[Content revision data]
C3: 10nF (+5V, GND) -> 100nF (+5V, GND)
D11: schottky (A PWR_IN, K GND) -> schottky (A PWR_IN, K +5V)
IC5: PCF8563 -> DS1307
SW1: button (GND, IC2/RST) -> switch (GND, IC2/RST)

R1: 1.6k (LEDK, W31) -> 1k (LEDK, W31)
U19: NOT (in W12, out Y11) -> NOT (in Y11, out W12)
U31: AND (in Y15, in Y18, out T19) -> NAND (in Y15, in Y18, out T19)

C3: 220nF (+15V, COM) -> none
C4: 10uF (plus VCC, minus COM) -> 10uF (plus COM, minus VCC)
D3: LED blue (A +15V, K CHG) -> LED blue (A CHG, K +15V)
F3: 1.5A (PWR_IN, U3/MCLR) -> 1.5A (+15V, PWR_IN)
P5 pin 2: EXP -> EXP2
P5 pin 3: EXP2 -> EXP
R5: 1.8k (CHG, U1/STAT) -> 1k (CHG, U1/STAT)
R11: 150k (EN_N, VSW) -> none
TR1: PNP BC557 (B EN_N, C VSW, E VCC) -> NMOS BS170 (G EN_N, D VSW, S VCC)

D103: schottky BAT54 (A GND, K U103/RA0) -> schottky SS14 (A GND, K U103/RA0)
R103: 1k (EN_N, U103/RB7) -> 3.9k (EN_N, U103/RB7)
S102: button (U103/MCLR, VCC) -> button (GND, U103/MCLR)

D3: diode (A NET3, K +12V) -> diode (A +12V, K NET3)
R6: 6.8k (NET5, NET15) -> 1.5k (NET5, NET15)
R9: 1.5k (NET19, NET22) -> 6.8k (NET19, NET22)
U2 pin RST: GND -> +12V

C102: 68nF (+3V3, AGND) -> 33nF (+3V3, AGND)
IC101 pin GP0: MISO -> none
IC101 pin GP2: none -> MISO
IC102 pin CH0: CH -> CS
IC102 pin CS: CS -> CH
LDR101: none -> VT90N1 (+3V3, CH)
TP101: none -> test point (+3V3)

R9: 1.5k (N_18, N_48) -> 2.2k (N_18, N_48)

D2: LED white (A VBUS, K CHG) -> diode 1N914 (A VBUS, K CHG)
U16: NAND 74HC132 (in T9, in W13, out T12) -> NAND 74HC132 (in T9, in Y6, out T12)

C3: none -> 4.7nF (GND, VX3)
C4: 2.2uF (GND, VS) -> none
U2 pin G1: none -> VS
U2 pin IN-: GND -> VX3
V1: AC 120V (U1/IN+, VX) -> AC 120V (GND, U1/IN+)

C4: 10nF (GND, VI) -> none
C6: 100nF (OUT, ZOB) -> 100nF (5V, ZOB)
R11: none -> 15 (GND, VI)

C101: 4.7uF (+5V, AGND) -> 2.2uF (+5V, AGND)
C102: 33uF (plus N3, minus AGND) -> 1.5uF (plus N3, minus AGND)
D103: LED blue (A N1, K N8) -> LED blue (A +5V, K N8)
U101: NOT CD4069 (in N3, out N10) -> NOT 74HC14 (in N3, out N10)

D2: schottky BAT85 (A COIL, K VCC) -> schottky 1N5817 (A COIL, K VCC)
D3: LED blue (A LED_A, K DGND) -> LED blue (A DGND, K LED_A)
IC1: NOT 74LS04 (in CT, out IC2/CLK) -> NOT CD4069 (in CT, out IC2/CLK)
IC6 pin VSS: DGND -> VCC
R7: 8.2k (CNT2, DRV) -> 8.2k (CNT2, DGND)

The task: In your response, reproduce the records exactly, every one.

Exercise solution:
C3: 10nF (+5V, GND) -> 100nF (+5V, GND)
D11: schottky (A PWR_IN, K GND) -> schottky (A PWR_IN, K +5V)
IC5: PCF8563 -> DS1307
SW1: button (GND, IC2/RST) -> switch (GND, IC2/RST)

R1: 1.6k (LEDK, W31) -> 1k (LEDK, W31)
U19: NOT (in W12, out Y11) -> NOT (in Y11, out W12)
U31: AND (in Y15, in Y18, out T19) -> NAND (in Y15, in Y18, out T19)

C3: 220nF (+15V, COM) -> none
C4: 10uF (plus VCC, minus COM) -> 10uF (plus COM, minus VCC)
D3: LED blue (A +15V, K CHG) -> LED blue (A CHG, K +15V)
F3: 1.5A (PWR_IN, U3/MCLR) -> 1.5A (+15V, PWR_IN)
P5 pin 2: EXP -> EXP2
P5 pin 3: EXP2 -> EXP
R5: 1.8k (CHG, U1/STAT) -> 1k (CHG, U1/STAT)
R11: 150k (EN_N, VSW) -> none
TR1: PNP BC557 (B EN_N, C VSW, E VCC) -> NMOS BS170 (G EN_N, D VSW, S VCC)

D103: schottky BAT54 (A GND, K U103/RA0) -> schottky SS14 (A GND, K U103/RA0)
R103: 1k (EN_N, U103/RB7) -> 3.9k (EN_N, U103/RB7)
S102: button (U103/MCLR, VCC) -> button (GND, U103/MCLR)

D3: diode (A NET3, K +12V) -> diode (A +12V, K NET3)
R6: 6.8k (NET5, NET15) -> 1.5k (NET5, NET15)
R9: 1.5k (NET19, NET22) -> 6.8k (NET19, NET22)
U2 pin RST: GND -> +12V

C102: 68nF (+3V3, AGND) -> 33nF (+3V3, AGND)
IC101 pin GP0: MISO -> none
IC101 pin GP2: none -> MISO
IC102 pin CH0: CH -> CS
IC102 pin CS: CS -> CH
LDR101: none -> VT90N1 (+3V3, CH)
TP101: none -> test point (+3V3)

R9: 1.5k (N_18, N_48) -> 2.2k (N_18, N_48)

D2: LED white (A VBUS, K CHG) -> diode 1N914 (A VBUS, K CHG)
U16: NAND 74HC132 (in T9, in W13, out T12) -> NAND 74HC132 (in T9, in Y6, out T12)

C3: none -> 4.7nF (GND, VX3)
C4: 2.2uF (GND, VS) -> none
U2 pin G1: none -> VS
U2 pin IN-: GND -> VX3
V1: AC 120V (U1/IN+, VX) -> AC 120V (GND, U1/IN+)

C4: 10nF (GND, VI) -> none
C6: 100nF (OUT, ZOB) -> 100nF (5V, ZOB)
R11: none -> 15 (GND, VI)

C101: 4.7uF (+5V, AGND) -> 2.2uF (+5V, AGND)
C102: 33uF (plus N3, minus AGND) -> 1.5uF (plus N3, minus AGND)
D103: LED blue (A N1, K N8) -> LED blue (A +5V, K N8)
U101: NOT CD4069 (in N3, out N10) -> NOT 74HC14 (in N3, out N10)

D2: schottky BAT85 (A COIL, K VCC) -> schottky 1N5817 (A COIL, K VCC)
D3: LED blue (A LED_A, K DGND) -> LED blue (A DGND, K LED_A)
IC1: NOT 74LS04 (in CT, out IC2/CLK) -> NOT CD4069 (in CT, out IC2/CLK)
IC6 pin VSS: DGND -> VCC
R7: 8.2k (CNT2, DRV) -> 8.2k (CNT2, DGND)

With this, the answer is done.